WORK INSTRUCTIONS
Your output should be the lines below from the one with "dresser: (587, 582) -> (414, 592), moved" through the one with "bed: (279, 467) -> (543, 980), width x0.67", copied exactly, pictures excluded.

INPUT FOR THIS TASK
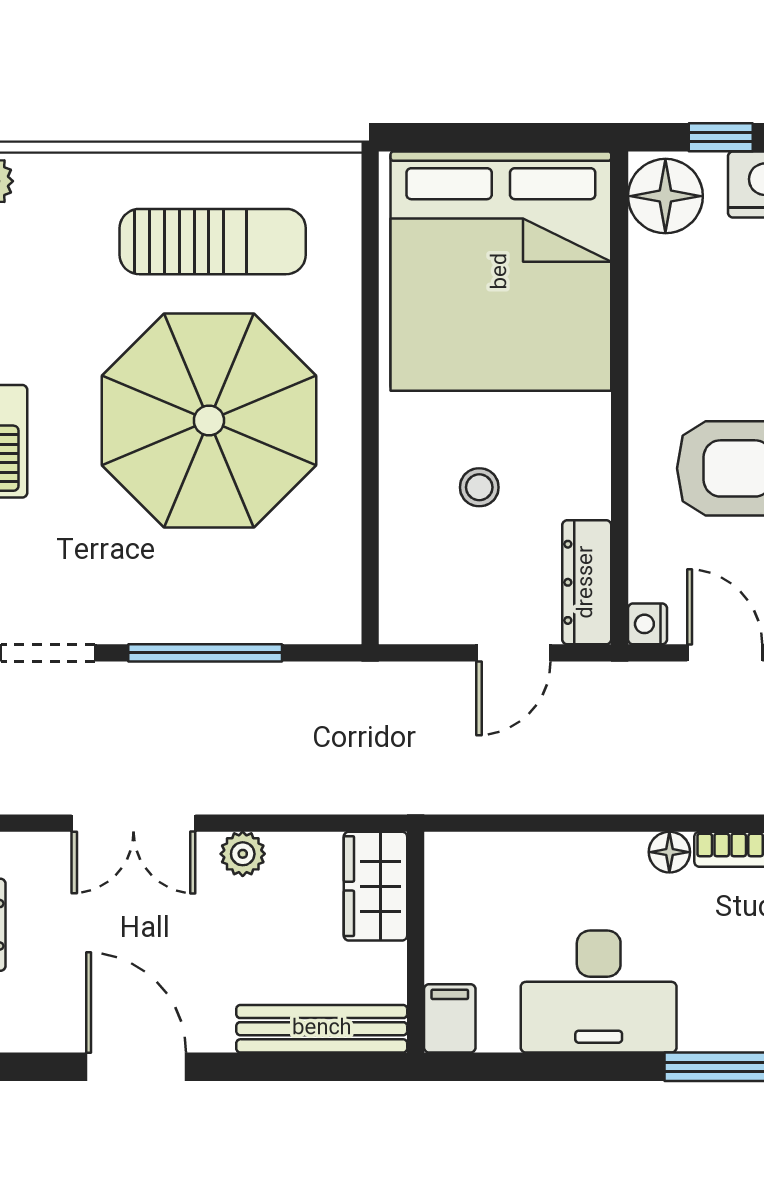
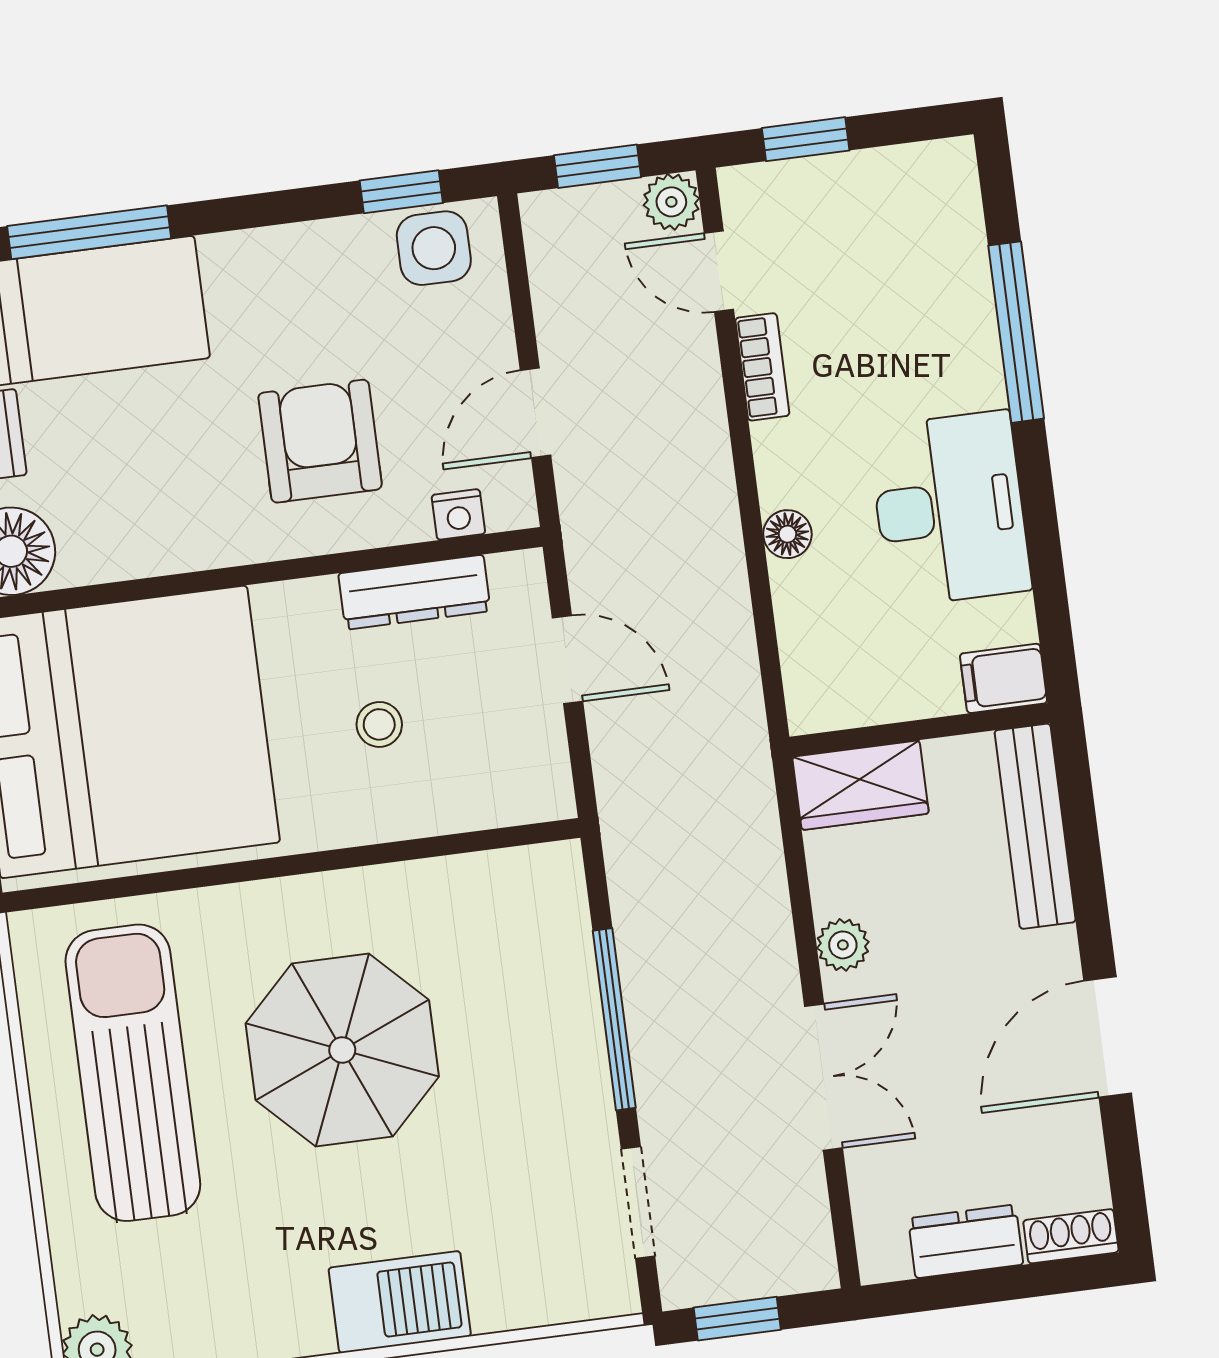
sun lounger: (213, 242) -> (133, 1073), width x1.36, depth x1.34
parasol: (209, 420) -> (342, 1050), width x0.73, depth x0.73
dresser: (587, 582) -> (414, 592), moved
nightstand: (648, 624) -> (458, 514), moved
floor lamp: (669, 852) -> (787, 534), moved

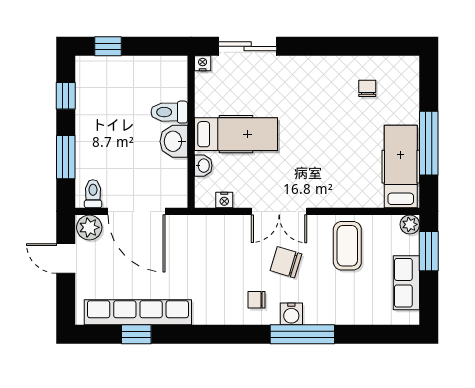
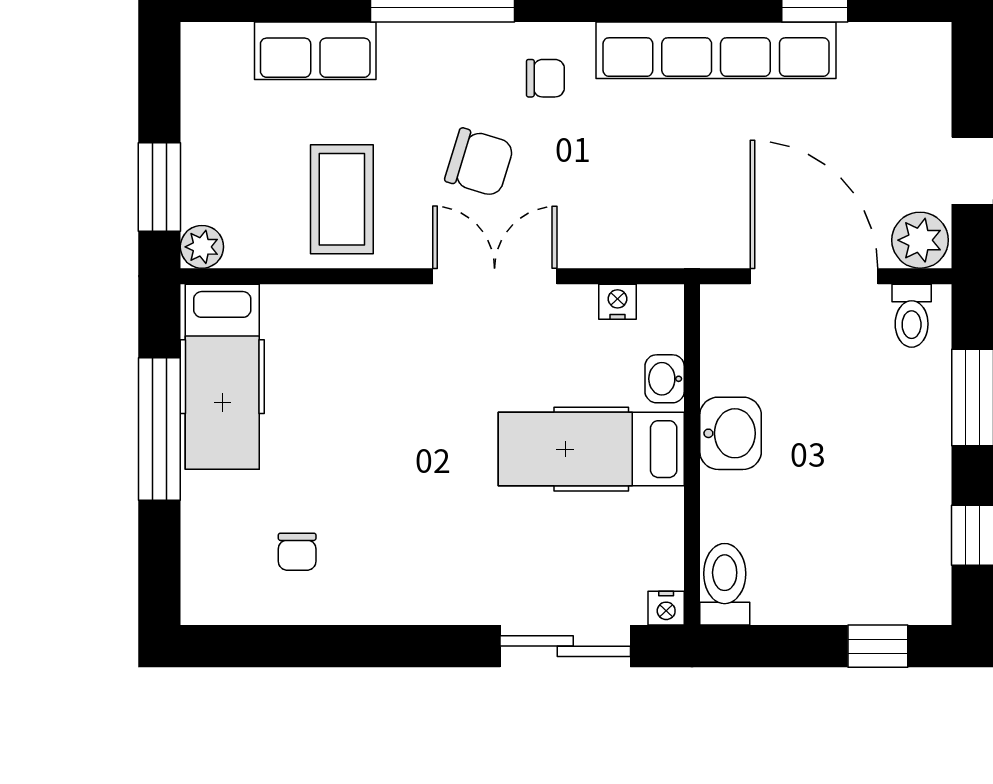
toilet: (169, 112) -> (725, 584), moved, turned -90
row of seats: (406, 283) -> (315, 51), moved, turned 90
row of seats: (138, 312) -> (716, 50), moved
water cooler: (291, 314) -> (467, 46), removed

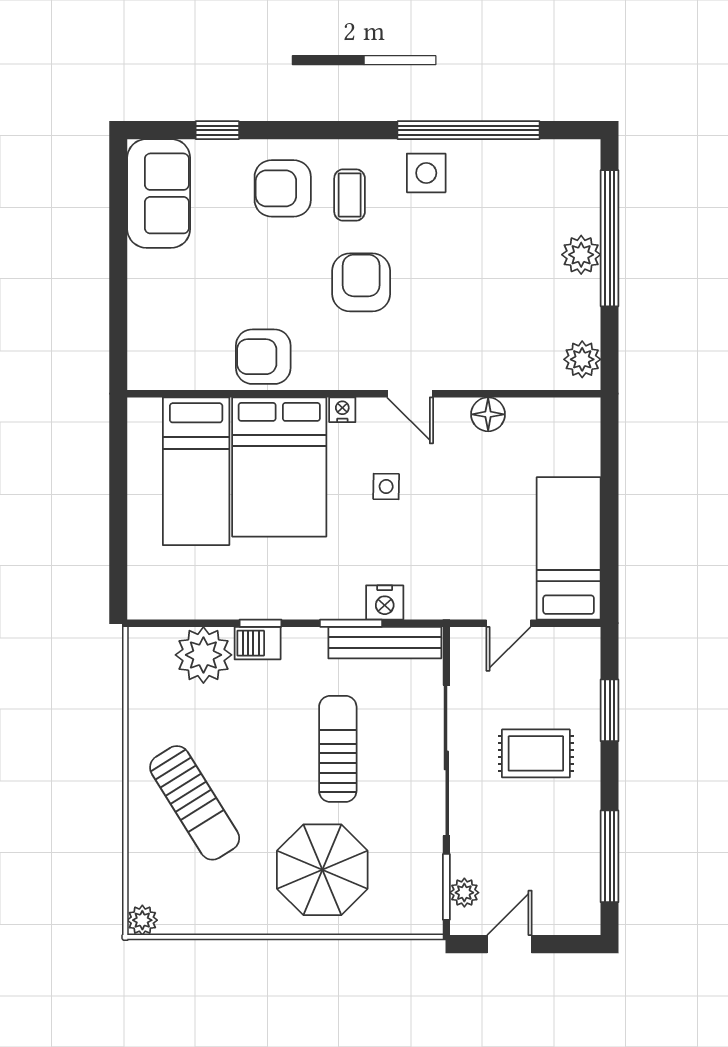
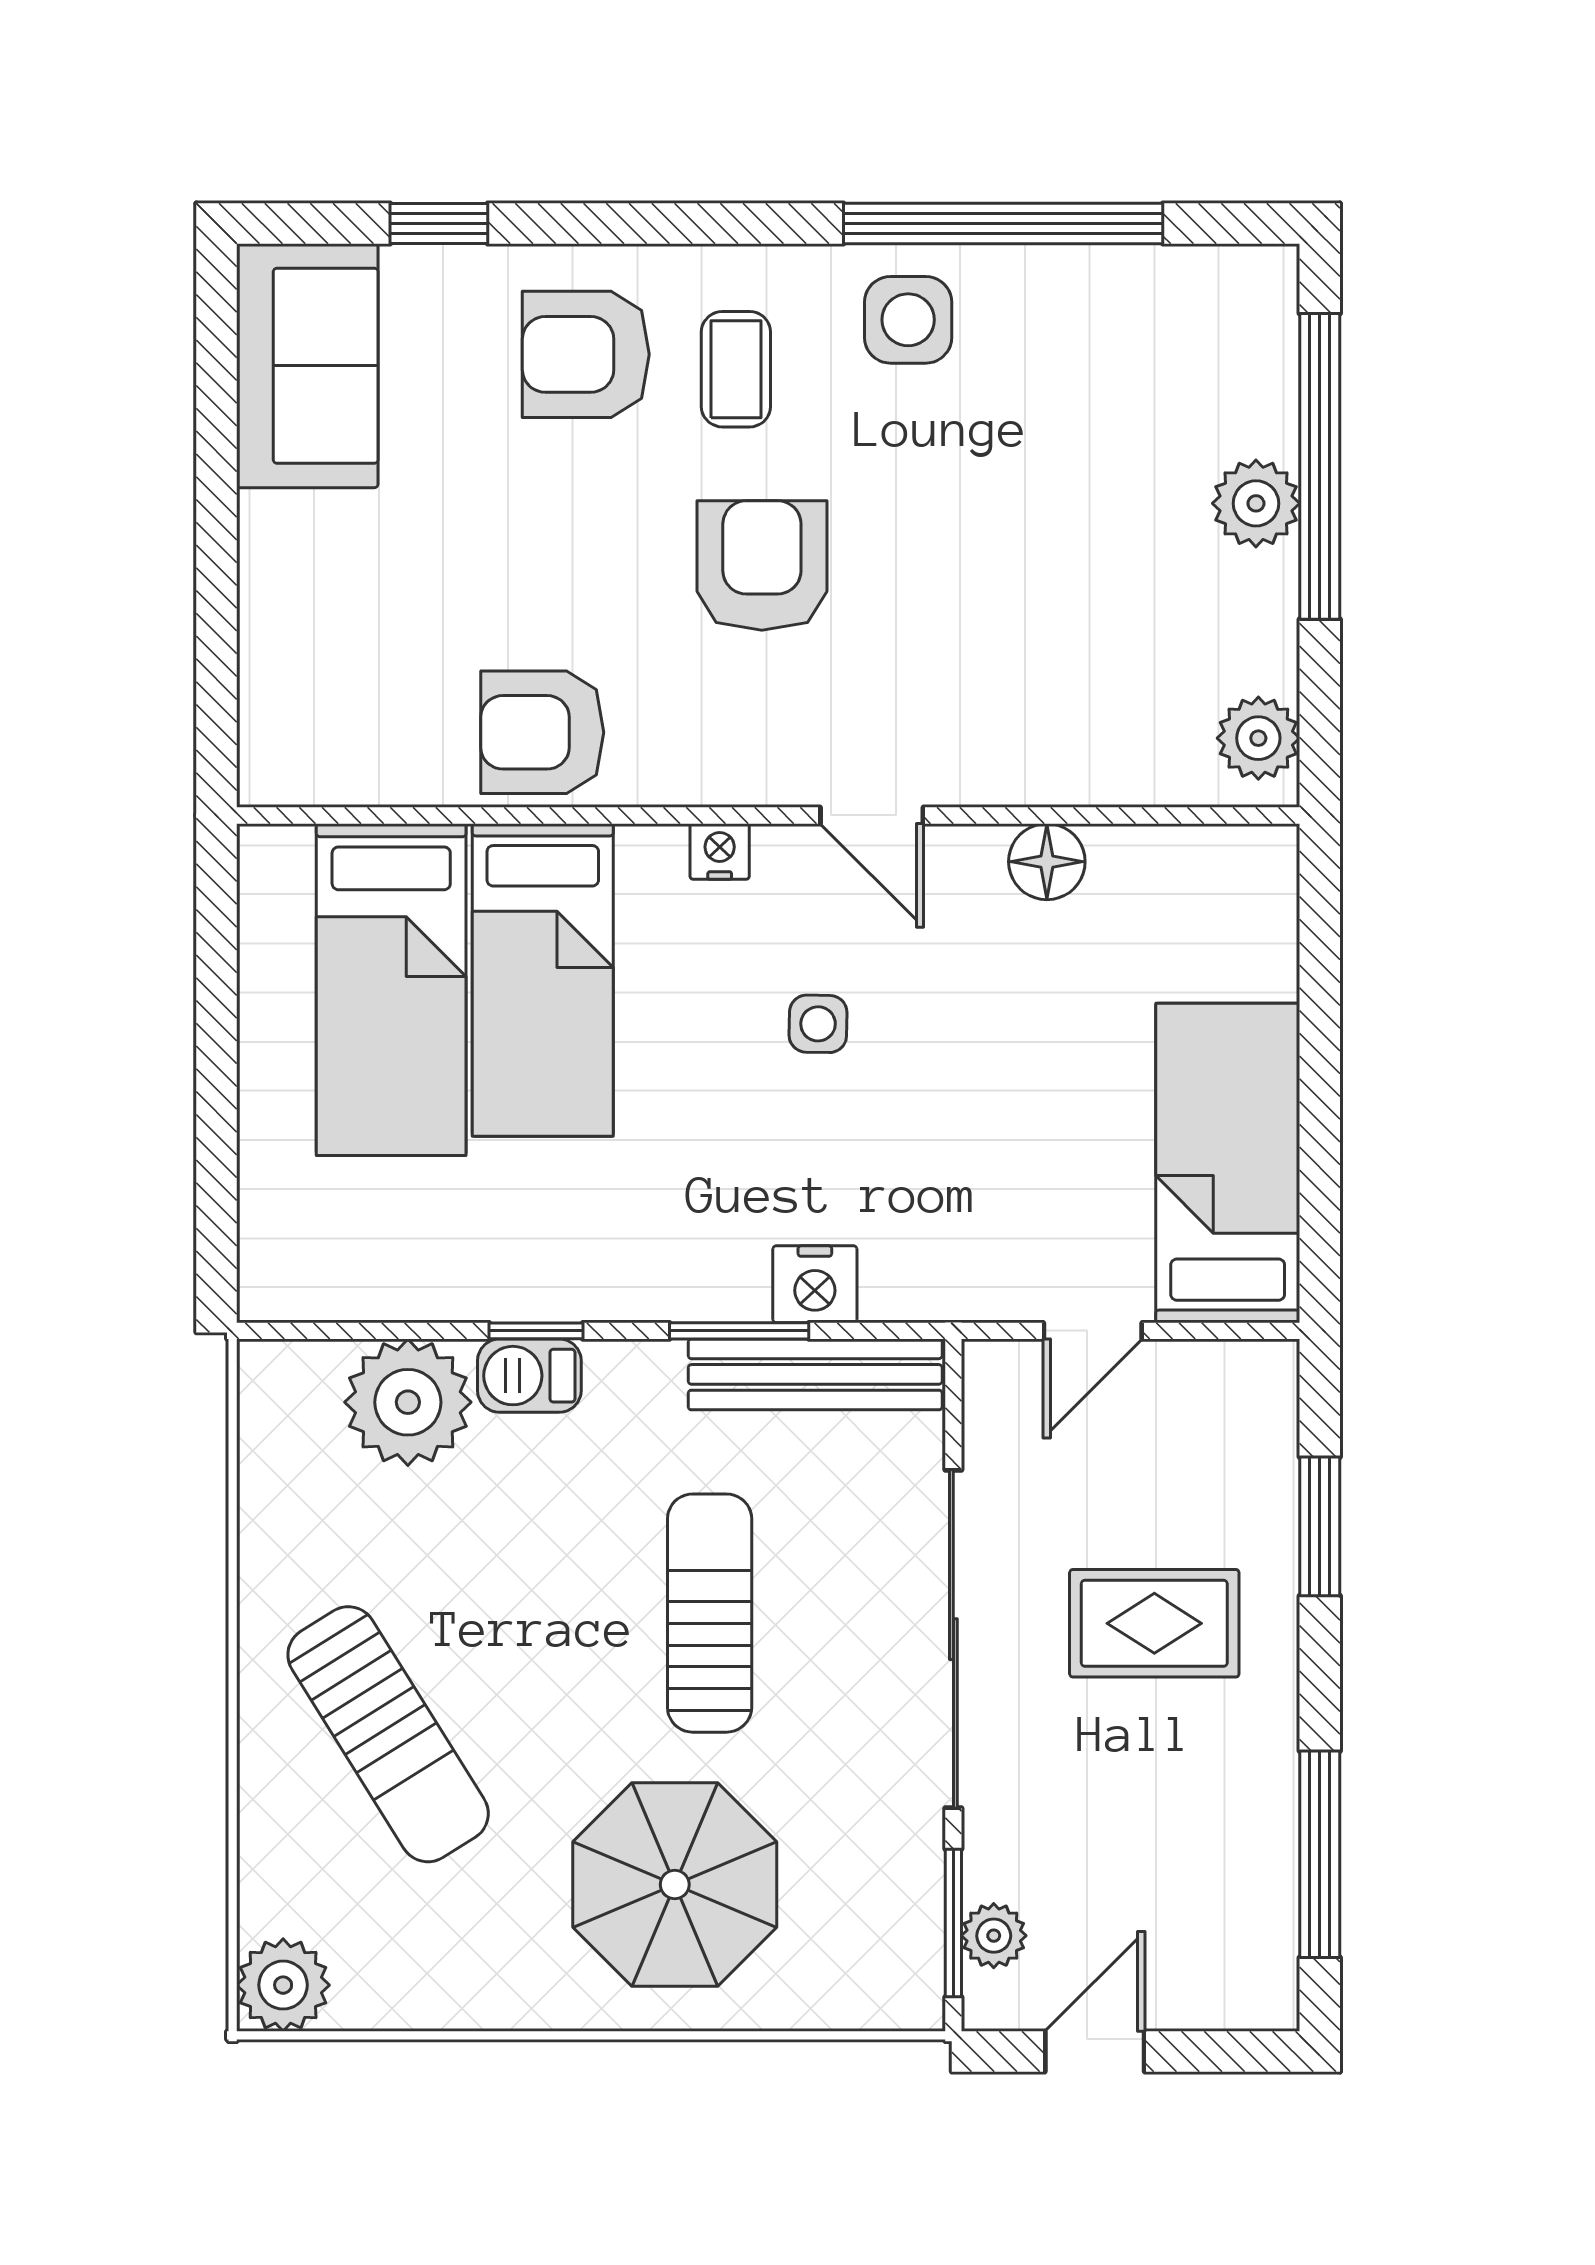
bed: (279, 467) -> (543, 980), width x0.67
plant: (142, 920) -> (283, 1985), width x1.38, depth x1.38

REPLY TO THE TASK
dresser: (587, 582) -> (414, 592), moved
nightstand: (648, 624) -> (458, 514), moved
floor lamp: (669, 852) -> (787, 534), moved

toilet: (169, 112) -> (725, 584), moved, turned -90
row of seats: (406, 283) -> (315, 51), moved, turned 90
row of seats: (138, 312) -> (716, 50), moved
water cooler: (291, 314) -> (467, 46), removed

bed: (279, 467) -> (543, 980), width x0.67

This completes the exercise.